- [TASK INSTRUCTIONS]: Filter by the string "yellow": return the lines of the material that contain it.

- [DATA PROVIDED]:
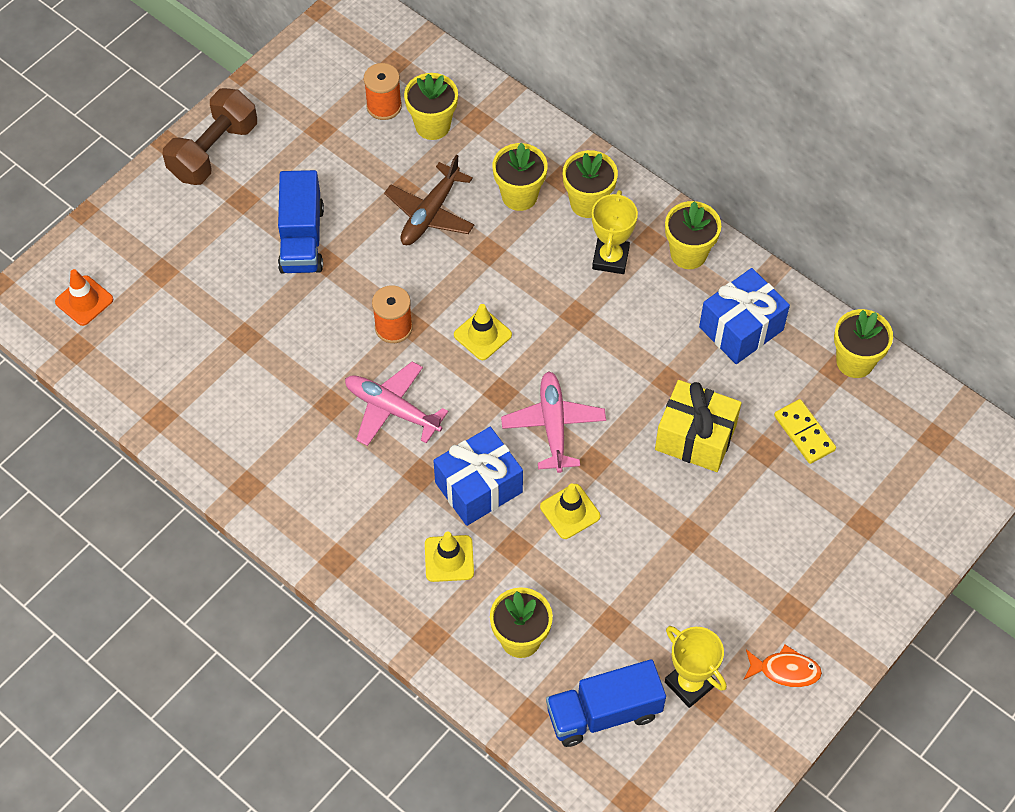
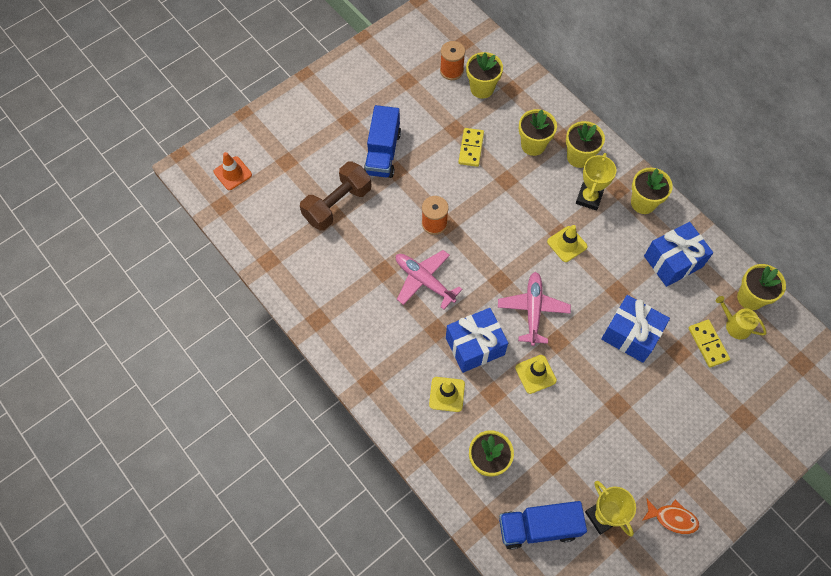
camera: 10 degrees right, 5 degrees up
(214, 151) = (334, 85): brown dumbbell -> brown dumbbell (337, 204)
(430, 213) = (471, 148): brown plane -> yellow domino
(482, 335) = (494, 238): yellow traffic cone -> yellow traffic cone (567, 244)
(695, 437) = (630, 335): yellow gift -> blue gift
(838, 402) = (735, 325): none -> yellow watering can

- [SOLUTION FOR THIS TASK]:
(430, 213) = (471, 148): brown plane -> yellow domino
(482, 335) = (494, 238): yellow traffic cone -> yellow traffic cone (567, 244)
(695, 437) = (630, 335): yellow gift -> blue gift
(838, 402) = (735, 325): none -> yellow watering can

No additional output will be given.